(Input material begins)

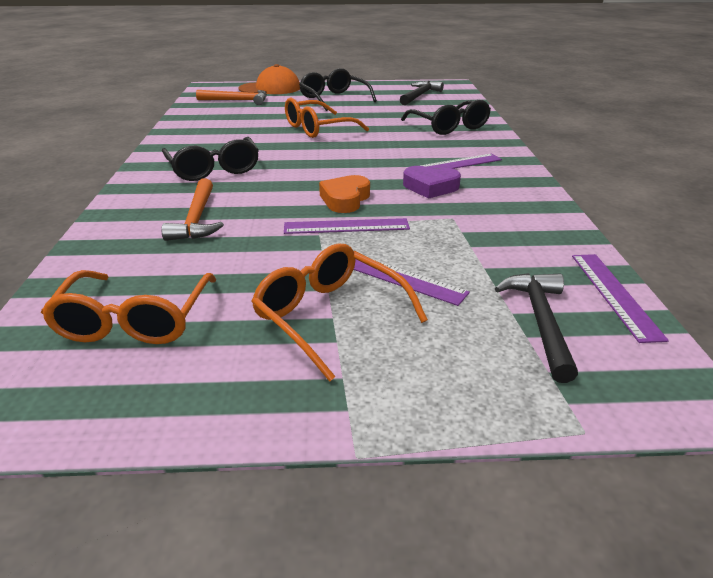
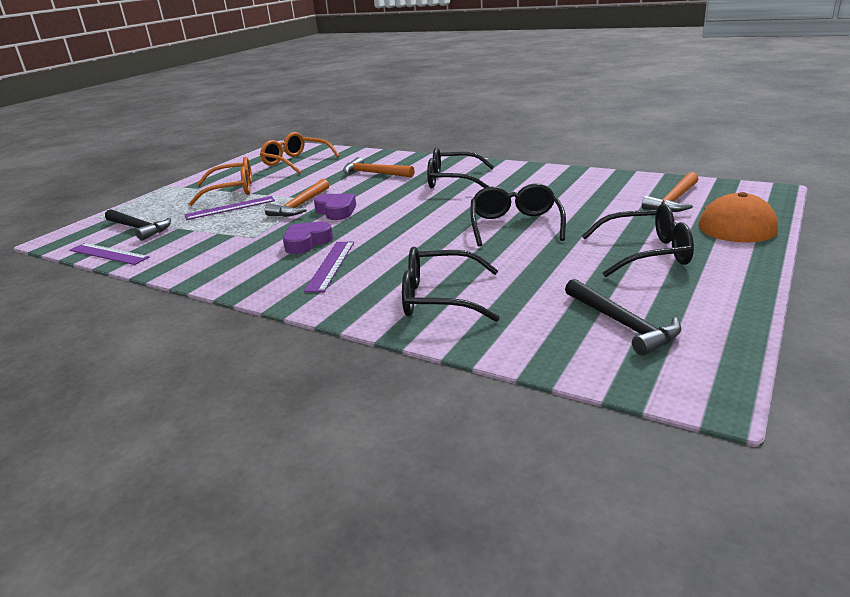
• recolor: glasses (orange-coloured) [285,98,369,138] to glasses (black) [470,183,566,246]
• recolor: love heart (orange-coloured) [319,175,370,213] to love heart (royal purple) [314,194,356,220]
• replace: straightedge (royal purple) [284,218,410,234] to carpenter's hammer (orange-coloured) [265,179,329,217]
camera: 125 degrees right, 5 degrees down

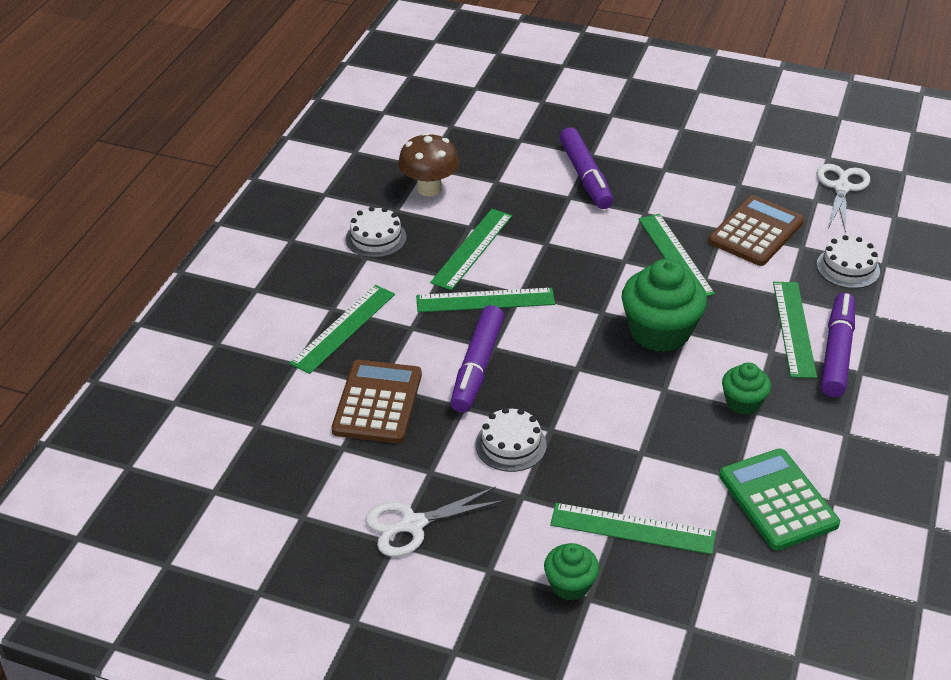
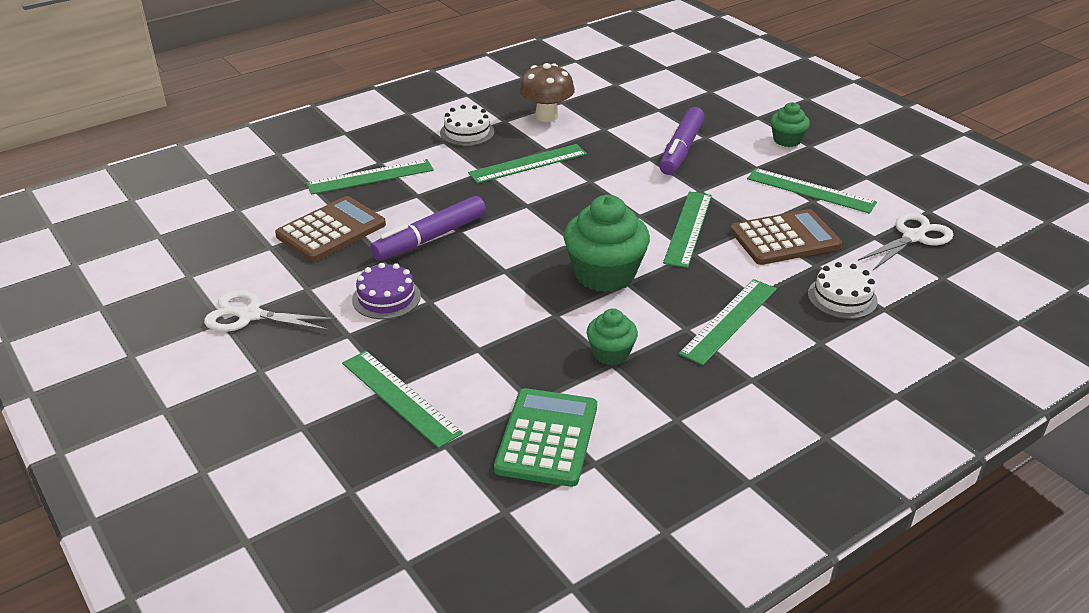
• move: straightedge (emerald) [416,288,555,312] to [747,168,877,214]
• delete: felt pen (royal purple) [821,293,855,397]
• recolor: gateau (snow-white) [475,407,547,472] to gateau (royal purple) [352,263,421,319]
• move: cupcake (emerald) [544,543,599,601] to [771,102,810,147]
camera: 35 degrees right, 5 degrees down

(Input material ends)

◆ What you need to do:
Copy exactly. Start at the line containing "(royal purple) [821,293,855,397]" and continue through the last line of the records.

◆ Answer to this exercise:
• delete: felt pen (royal purple) [821,293,855,397]
• recolor: gateau (snow-white) [475,407,547,472] to gateau (royal purple) [352,263,421,319]
• move: cupcake (emerald) [544,543,599,601] to [771,102,810,147]
camera: 35 degrees right, 5 degrees down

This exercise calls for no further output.